Assignment
The response should contain all of the records, copied exactly, and none of the images.

Data extract
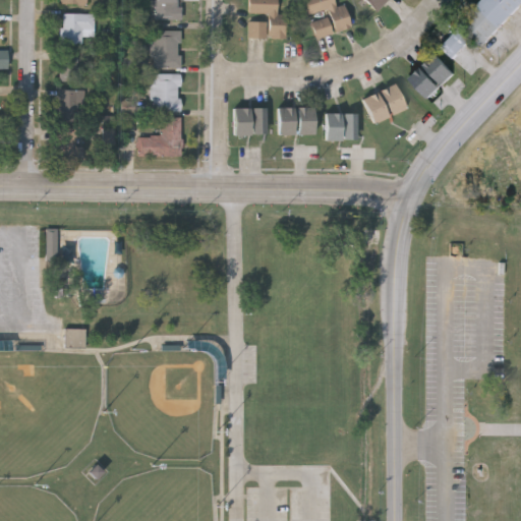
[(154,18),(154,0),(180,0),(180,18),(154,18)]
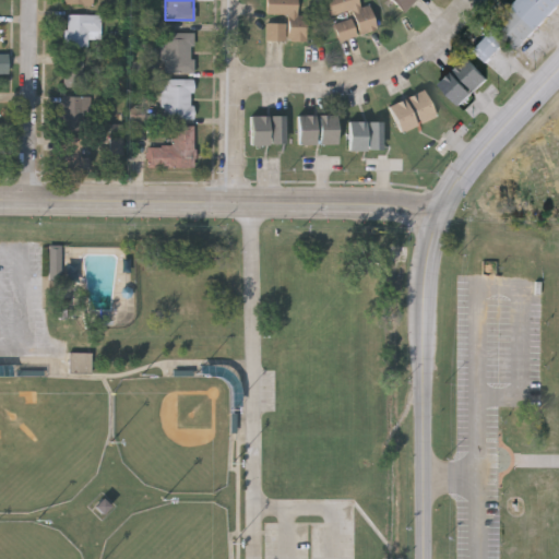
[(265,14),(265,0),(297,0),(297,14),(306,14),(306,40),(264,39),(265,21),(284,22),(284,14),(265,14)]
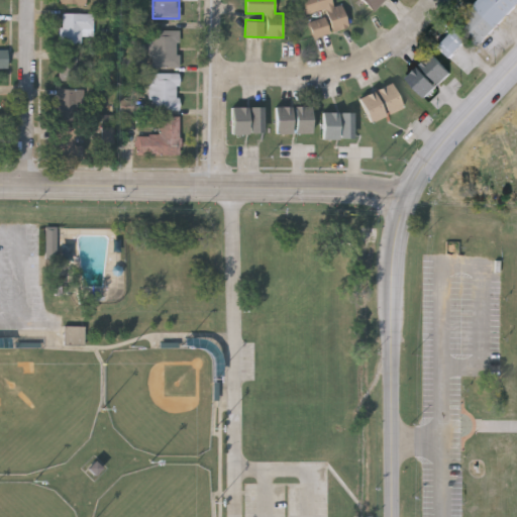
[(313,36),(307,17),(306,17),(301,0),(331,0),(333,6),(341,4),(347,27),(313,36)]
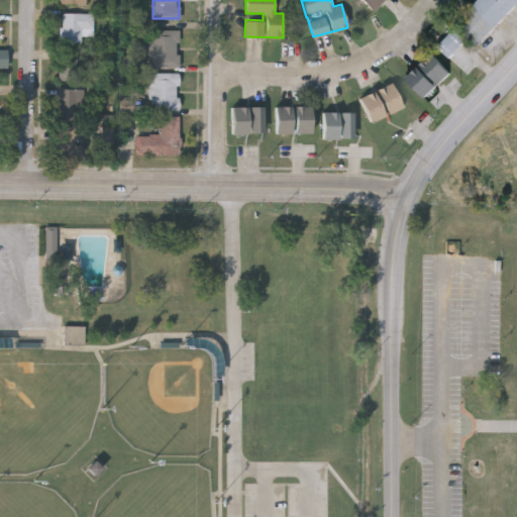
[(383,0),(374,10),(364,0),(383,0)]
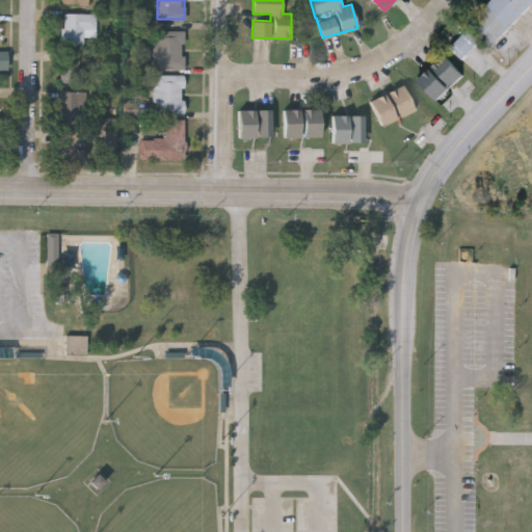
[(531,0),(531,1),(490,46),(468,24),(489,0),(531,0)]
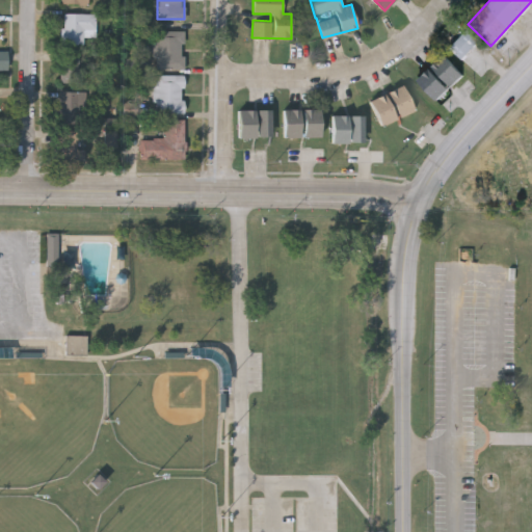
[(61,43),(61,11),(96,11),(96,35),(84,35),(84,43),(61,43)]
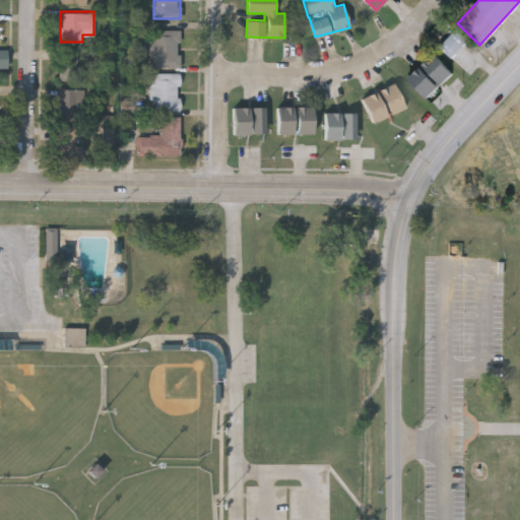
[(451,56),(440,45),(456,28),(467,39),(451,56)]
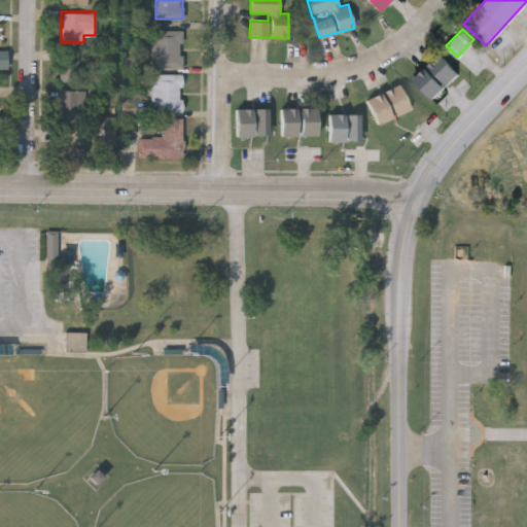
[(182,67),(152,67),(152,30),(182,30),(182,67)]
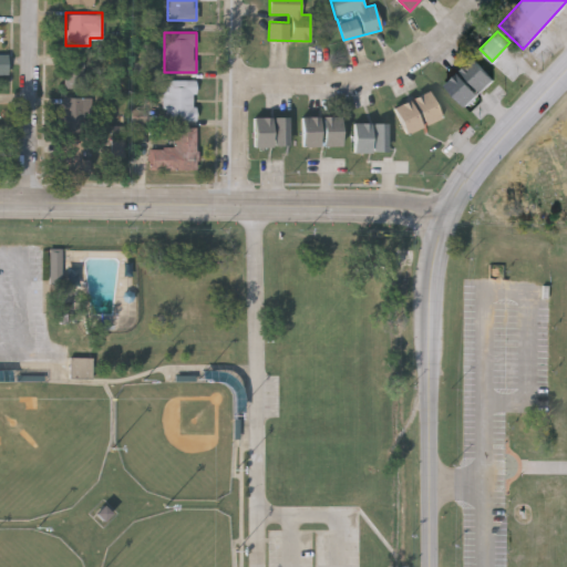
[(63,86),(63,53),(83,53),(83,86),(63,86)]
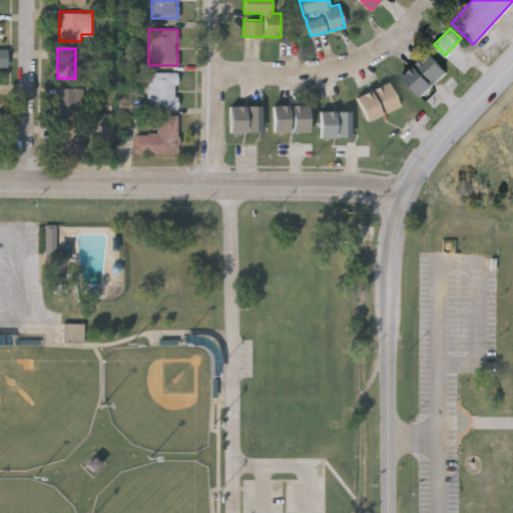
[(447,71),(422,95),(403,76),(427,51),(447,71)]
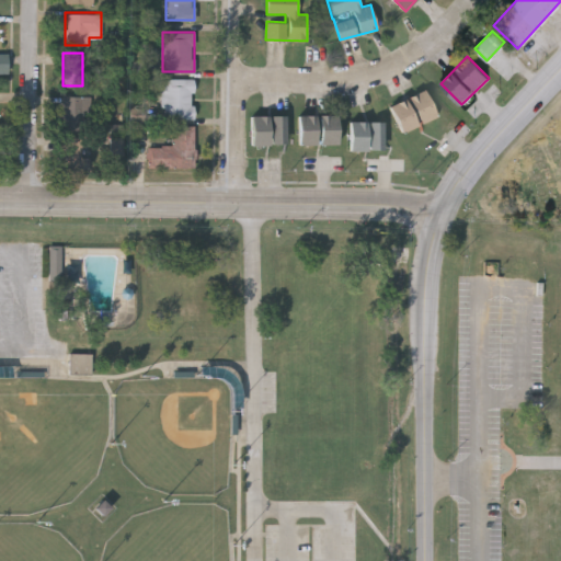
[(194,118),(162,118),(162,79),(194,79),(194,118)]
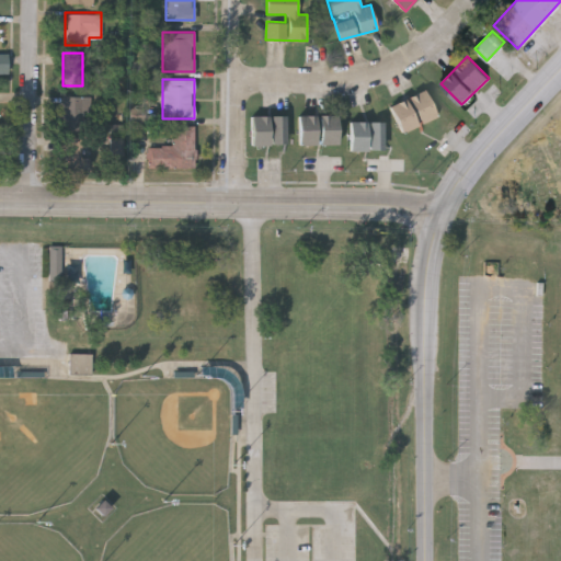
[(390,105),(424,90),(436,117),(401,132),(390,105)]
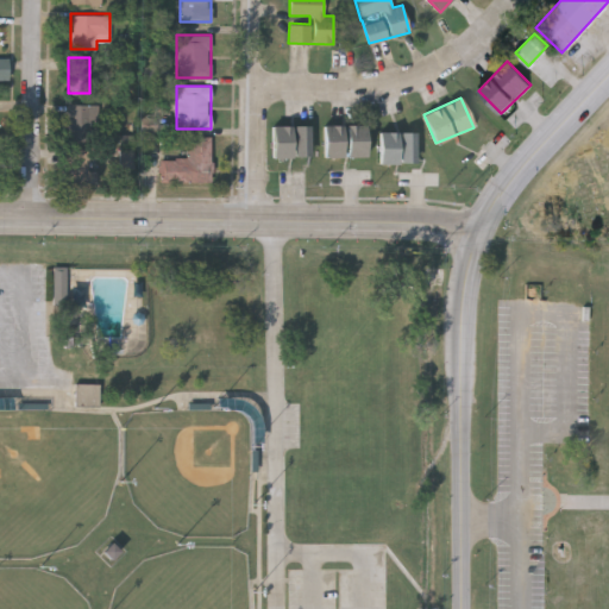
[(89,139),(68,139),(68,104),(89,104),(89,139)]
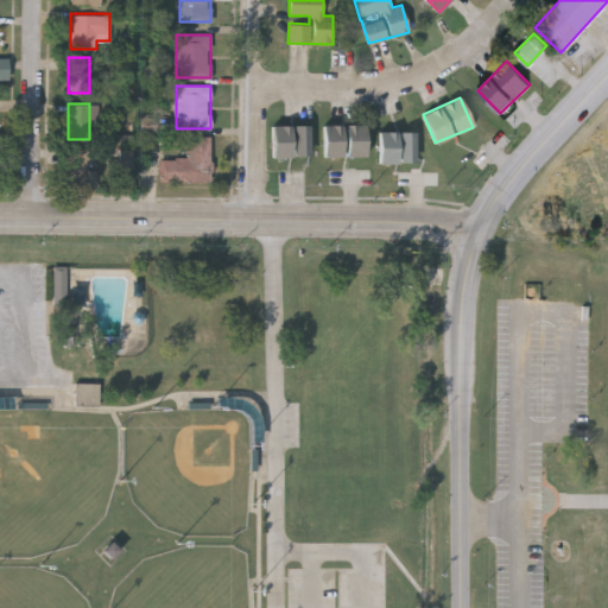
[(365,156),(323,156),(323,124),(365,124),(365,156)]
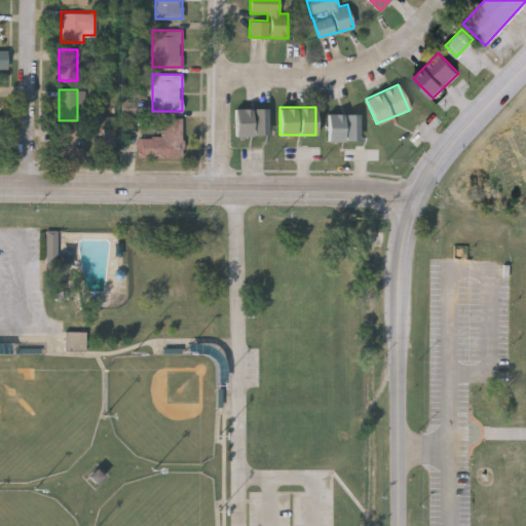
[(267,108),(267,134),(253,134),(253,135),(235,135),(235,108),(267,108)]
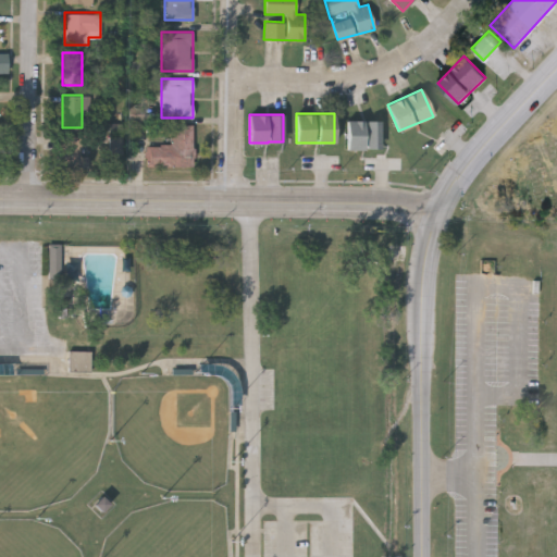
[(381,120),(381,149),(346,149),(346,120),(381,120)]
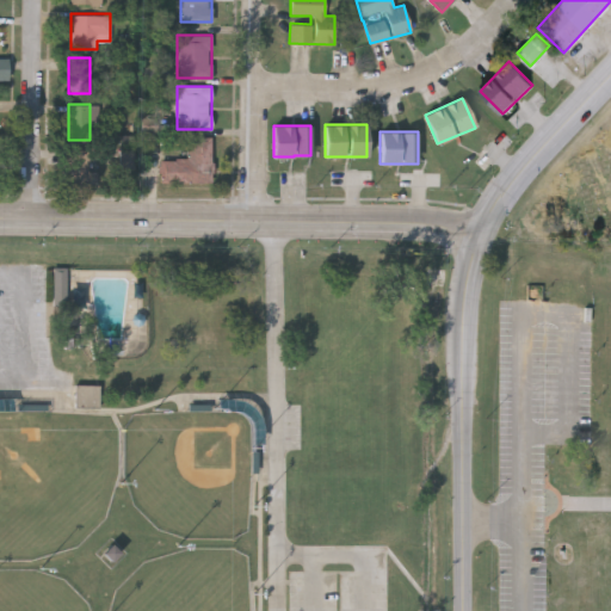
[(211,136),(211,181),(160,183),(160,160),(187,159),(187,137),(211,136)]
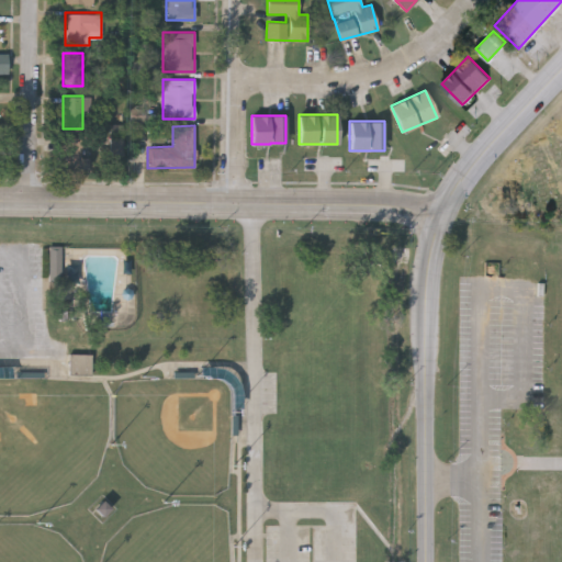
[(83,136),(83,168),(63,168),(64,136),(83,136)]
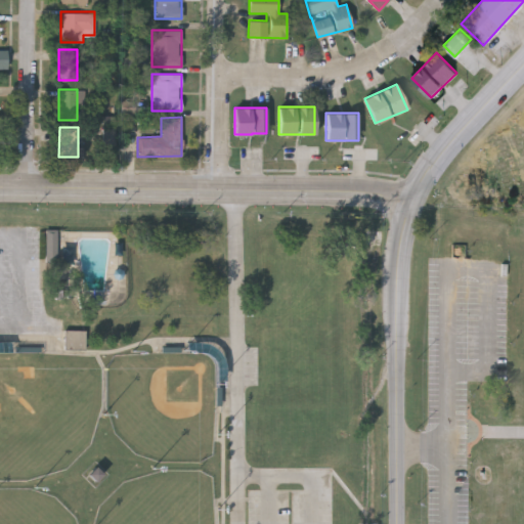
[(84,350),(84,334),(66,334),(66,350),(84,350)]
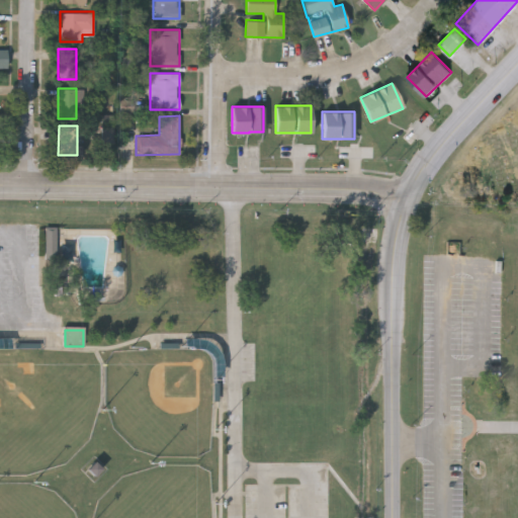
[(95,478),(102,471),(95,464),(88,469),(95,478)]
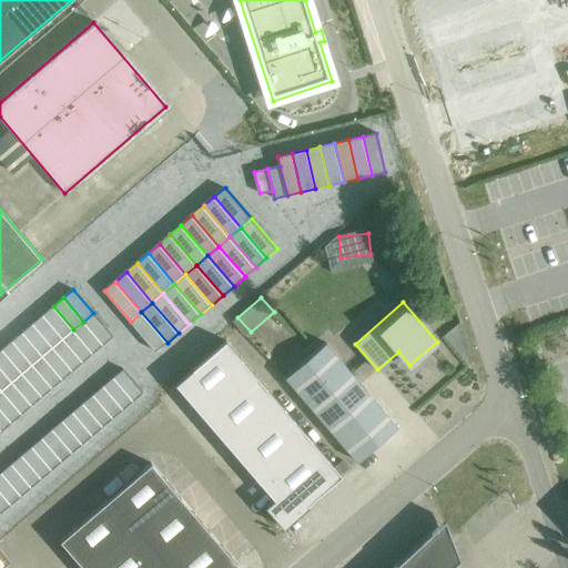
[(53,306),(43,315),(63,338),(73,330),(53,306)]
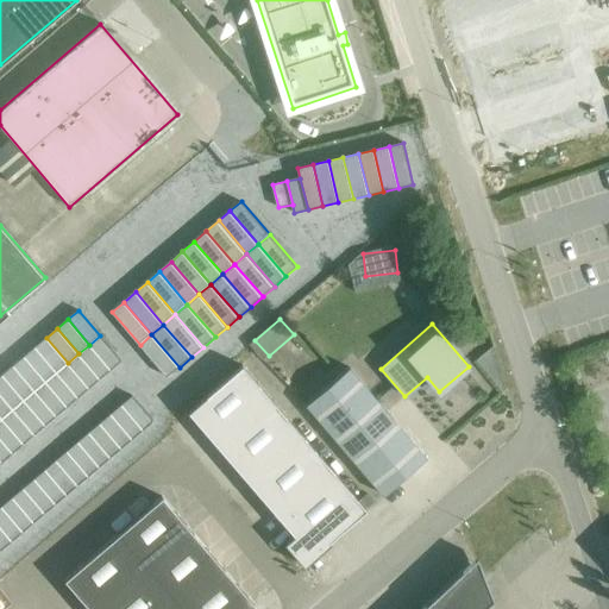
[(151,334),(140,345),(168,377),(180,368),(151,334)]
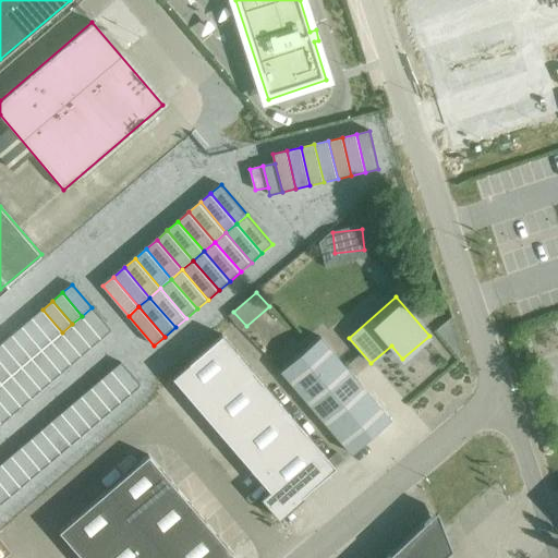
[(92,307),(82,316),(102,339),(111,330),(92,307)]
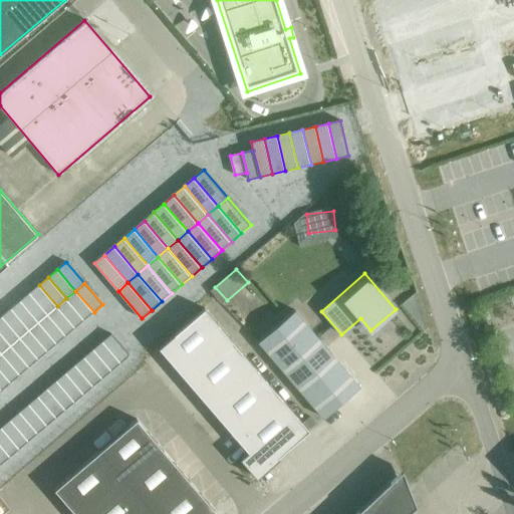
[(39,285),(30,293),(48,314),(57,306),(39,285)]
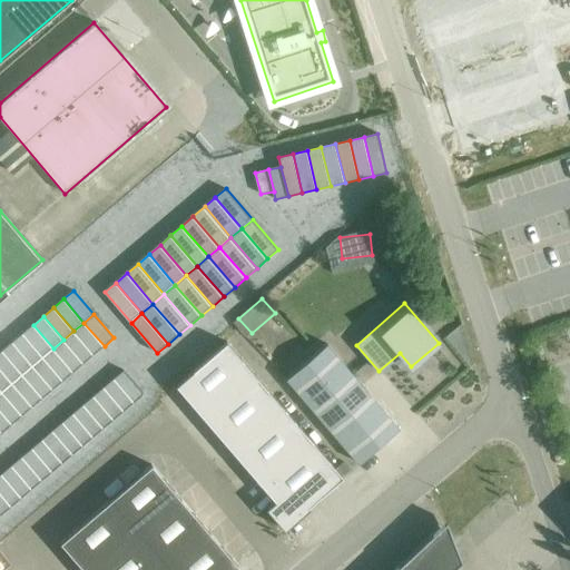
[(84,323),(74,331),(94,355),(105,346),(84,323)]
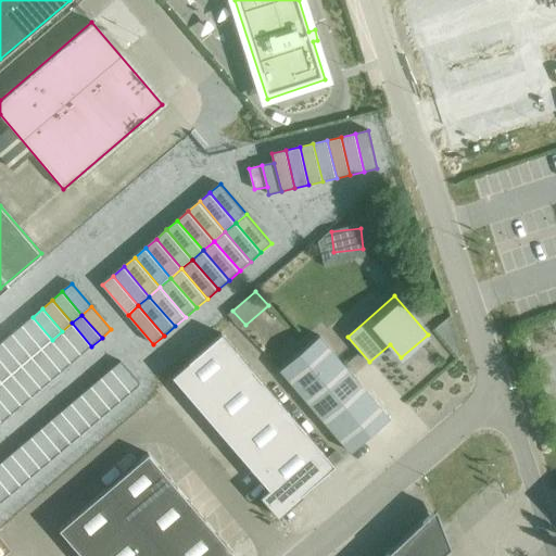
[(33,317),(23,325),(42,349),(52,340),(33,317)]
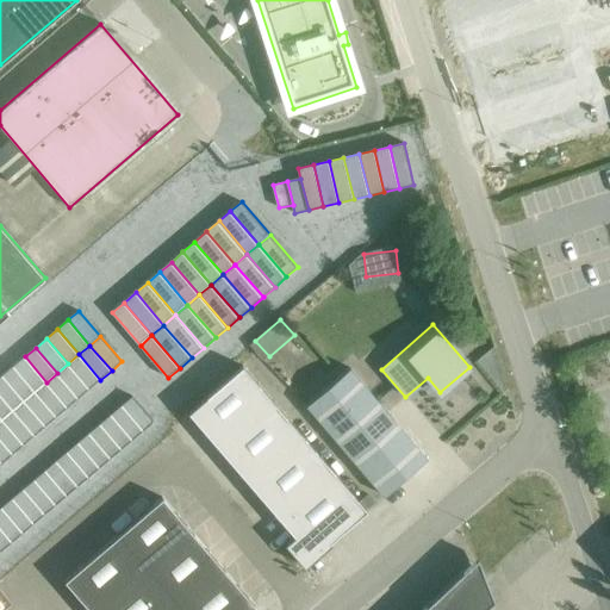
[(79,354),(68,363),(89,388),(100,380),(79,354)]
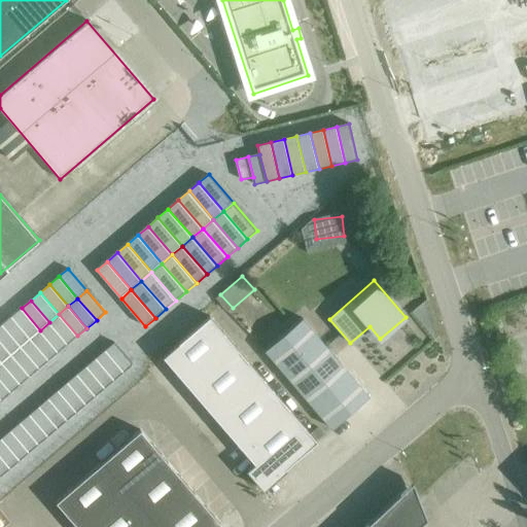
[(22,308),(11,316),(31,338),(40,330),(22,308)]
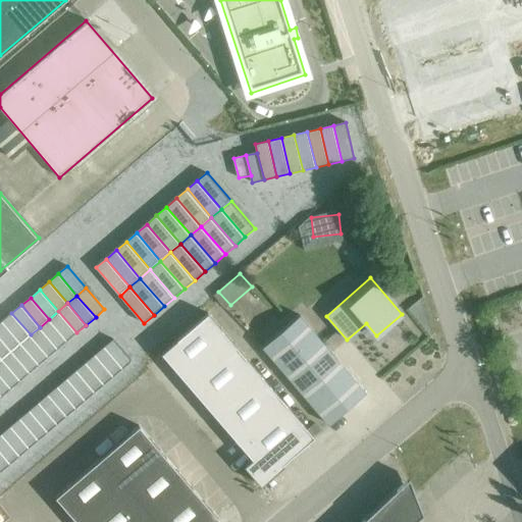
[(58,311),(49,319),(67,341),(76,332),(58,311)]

Completed exercise
[(154,18),(154,0),(180,0),(180,18),(154,18)]
[(265,14),(265,0),(297,0),(297,14),(306,14),(306,40),(264,39),(265,21),(284,22),(284,14),(265,14)]
[(313,36),(307,17),(306,17),(301,0),(331,0),(333,6),(341,4),(347,27),(313,36)]
[(383,0),(374,10),(364,0),(383,0)]
[(531,0),(531,1),(490,46),(468,24),(489,0),(531,0)]
[(61,43),(61,11),(96,11),(96,35),(84,35),(84,43),(61,43)]
[(451,56),(440,45),(456,28),(467,39),(451,56)]
[(182,67),(152,67),(152,30),(182,30),(182,67)]
[(63,86),(63,53),(83,53),(83,86),(63,86)]
[(447,71),(422,95),(403,76),(427,51),(447,71)]
[(194,118),(162,118),(162,79),(194,79),(194,118)]
[(390,105),(424,90),(436,117),(401,132),(390,105)]
[(89,139),(68,139),(68,104),(89,104),(89,139)]
[(365,156),(323,156),(323,124),(365,124),(365,156)]
[(267,108),(267,134),(253,134),(253,135),(235,135),(235,108),(267,108)]
[(381,120),(381,149),(346,149),(346,120),(381,120)]
[(211,136),(211,181),(160,183),(160,160),(187,159),(187,137),(211,136)]
[(83,136),(83,168),(63,168),(64,136),(83,136)]
[(84,350),(84,334),(66,334),(66,350),(84,350)]
[(95,478),(102,471),(95,464),(88,469),(95,478)]
[(53,306),(43,315),(63,338),(73,330),(53,306)]
[(151,334),(140,345),(168,377),(180,368),(151,334)]
[(92,307),(82,316),(102,339),(111,330),(92,307)]
[(39,285),(30,293),(48,314),(57,306),(39,285)]
[(84,323),(74,331),(94,355),(105,346),(84,323)]
[(33,317),(23,325),(42,349),(52,340),(33,317)]
[(79,354),(68,363),(89,388),(100,380),(79,354)]
[(22,308),(11,316),(31,338),(40,330),(22,308)]
[(58,311),(49,319),(67,341),(76,332),(58,311)]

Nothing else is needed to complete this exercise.